▸ Material to process:
....

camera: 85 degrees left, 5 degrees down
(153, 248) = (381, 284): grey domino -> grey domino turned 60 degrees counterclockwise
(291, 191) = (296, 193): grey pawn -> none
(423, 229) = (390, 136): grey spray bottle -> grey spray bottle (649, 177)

....

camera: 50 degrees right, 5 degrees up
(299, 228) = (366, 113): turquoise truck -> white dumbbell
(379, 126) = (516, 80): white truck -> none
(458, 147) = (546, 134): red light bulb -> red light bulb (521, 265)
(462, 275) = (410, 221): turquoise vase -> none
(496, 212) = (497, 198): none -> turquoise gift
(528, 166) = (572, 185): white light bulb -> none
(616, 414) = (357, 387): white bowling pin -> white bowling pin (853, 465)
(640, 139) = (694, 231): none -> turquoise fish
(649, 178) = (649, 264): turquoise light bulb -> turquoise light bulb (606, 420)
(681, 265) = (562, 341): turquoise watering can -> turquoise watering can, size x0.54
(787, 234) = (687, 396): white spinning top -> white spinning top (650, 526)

....

▸ Exercise goal: The lines to extract from the data above begin with the line containing "(462, 275) = (410, 221): turquoise" and end with the line containing "(787, 234) = (687, 396): white". Extract them exactly, including both.

▸ Solution to this exercise:
(462, 275) = (410, 221): turquoise vase -> none
(496, 212) = (497, 198): none -> turquoise gift
(528, 166) = (572, 185): white light bulb -> none
(616, 414) = (357, 387): white bowling pin -> white bowling pin (853, 465)
(640, 139) = (694, 231): none -> turquoise fish
(649, 178) = (649, 264): turquoise light bulb -> turquoise light bulb (606, 420)
(681, 265) = (562, 341): turquoise watering can -> turquoise watering can, size x0.54
(787, 234) = (687, 396): white spinning top -> white spinning top (650, 526)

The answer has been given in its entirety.